▶ _EXTRACTED RECORDS_:
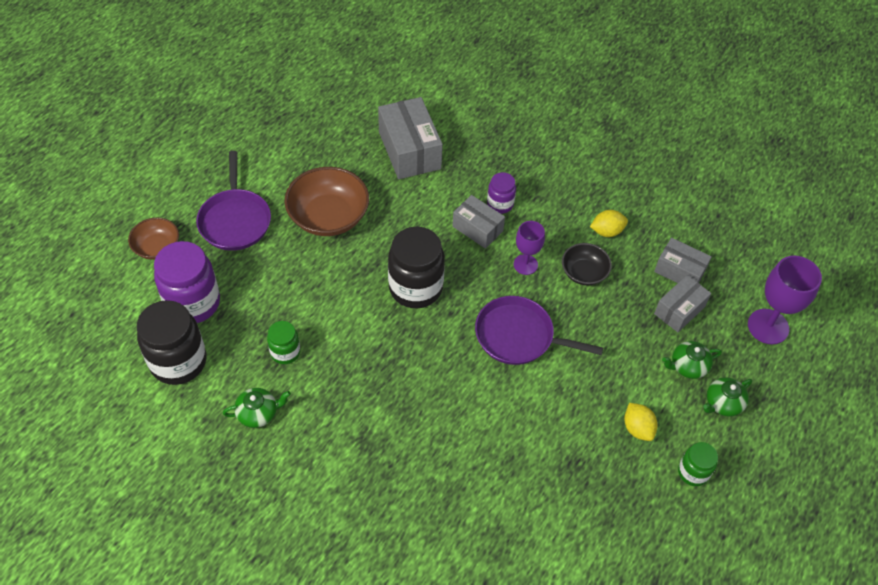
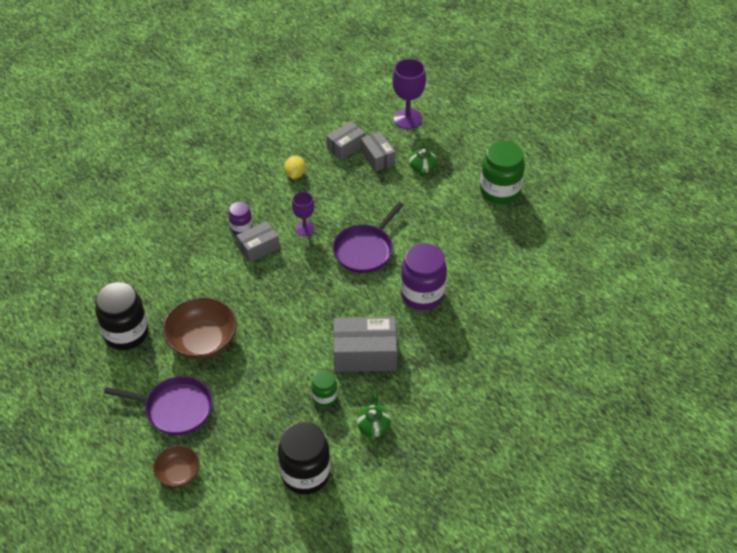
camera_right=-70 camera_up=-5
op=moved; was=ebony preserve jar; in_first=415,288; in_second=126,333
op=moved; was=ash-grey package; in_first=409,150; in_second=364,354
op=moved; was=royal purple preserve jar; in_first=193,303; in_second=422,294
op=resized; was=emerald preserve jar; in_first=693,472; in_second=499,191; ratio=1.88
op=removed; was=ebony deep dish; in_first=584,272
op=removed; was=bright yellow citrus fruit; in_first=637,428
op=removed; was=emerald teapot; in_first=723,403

▶ _WHAT IS BEING ASKED_: What lines above hold the word "preserve"? Pull each one out.

▶ _ANSWER TO THE EXERCISE_:
op=moved; was=ebony preserve jar; in_first=415,288; in_second=126,333
op=moved; was=royal purple preserve jar; in_first=193,303; in_second=422,294
op=resized; was=emerald preserve jar; in_first=693,472; in_second=499,191; ratio=1.88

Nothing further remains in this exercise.